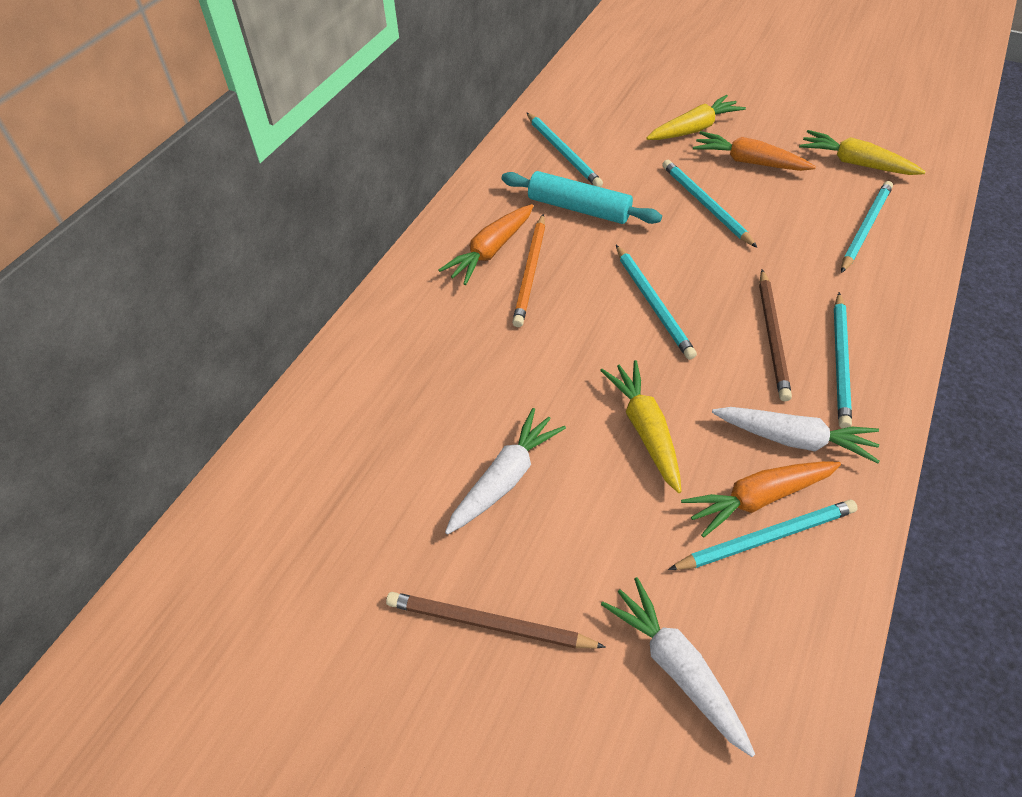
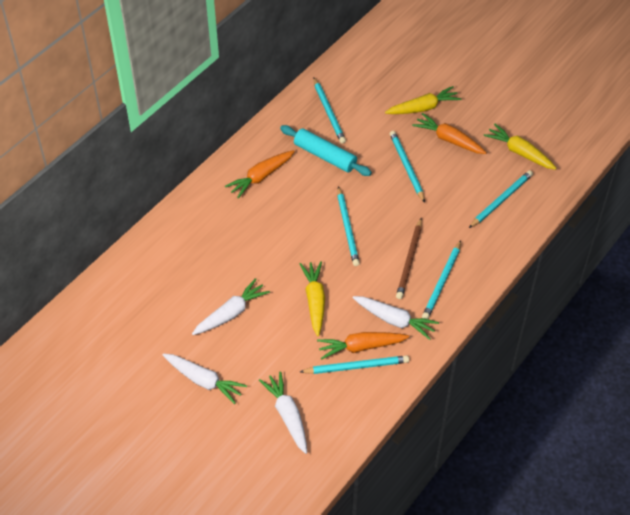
camera: 10 degrees right, 0 degrees up
(489, 624) = (203, 380): brown pencil -> white carrot
(530, 272) = (281, 195): orange pencil -> none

###

Every line above that holds the string "pencil" should be copied out.

(489, 624) = (203, 380): brown pencil -> white carrot
(530, 272) = (281, 195): orange pencil -> none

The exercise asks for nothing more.